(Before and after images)
◆ ◆ ◆ ◆

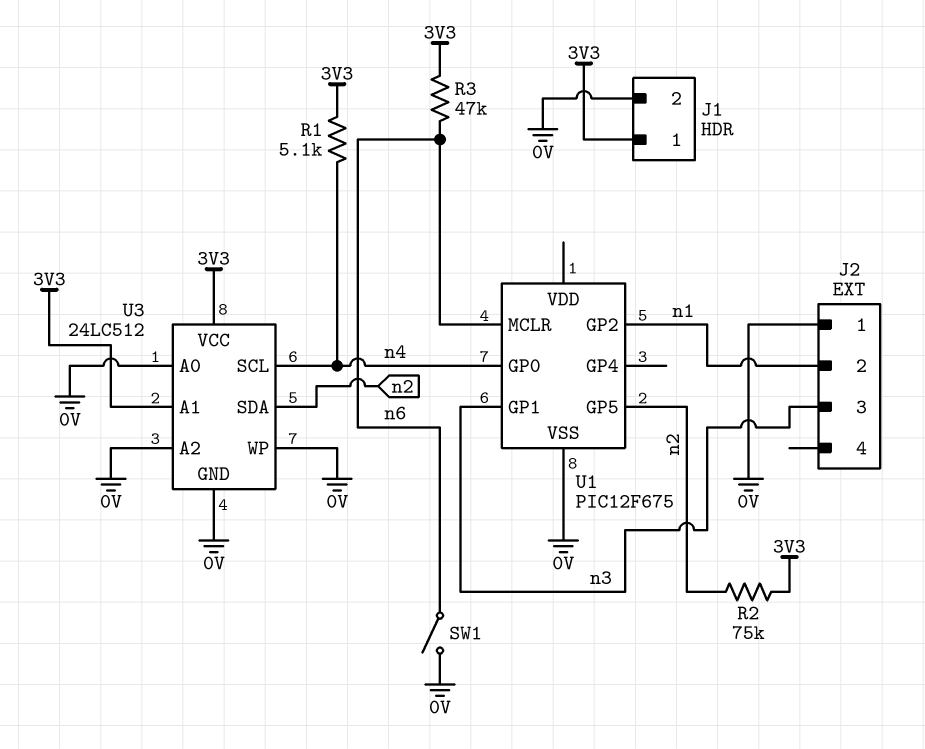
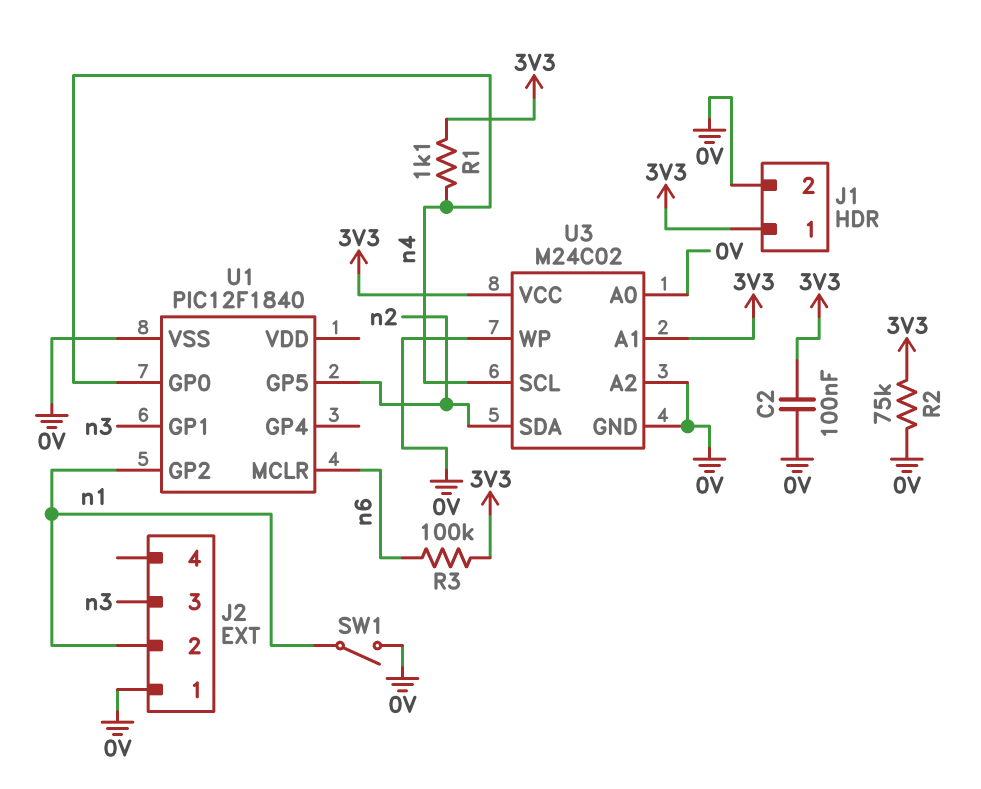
C2: none -> 100nF (0V, 3V3)
R1: 5.1k (3V3, n4) -> 1.1k (3V3, n4)
R2: 75k (3V3, n2) -> 75k (0V, 3V3)
R3: 47k (3V3, n6) -> 100k (3V3, n6)
SW1: switch (0V, n6) -> switch (0V, n1)
U1: PIC12F675 -> PIC12F1840
U3: 24LC512 -> M24C02

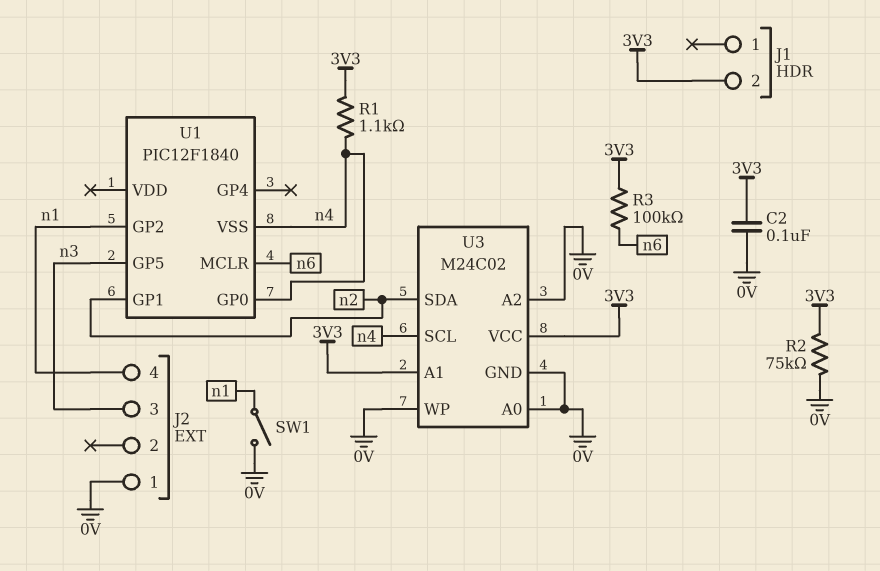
J1 pin 1: 3V3 -> none
J1 pin 2: 0V -> 3V3
J2 pin 2: n1 -> none
J2 pin 4: none -> n1
U1 pin GP1: n3 -> n2
U1 pin GP5: n2 -> n3
U1 pin VSS: 0V -> n4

◆ ◆ ◆ ◆

The span to give again runs from the line with "J1 pin 2: 0V -> 3V3" through the last line of the records above; reproduce it exactly and nothing more.

J1 pin 2: 0V -> 3V3
J2 pin 2: n1 -> none
J2 pin 4: none -> n1
U1 pin GP1: n3 -> n2
U1 pin GP5: n2 -> n3
U1 pin VSS: 0V -> n4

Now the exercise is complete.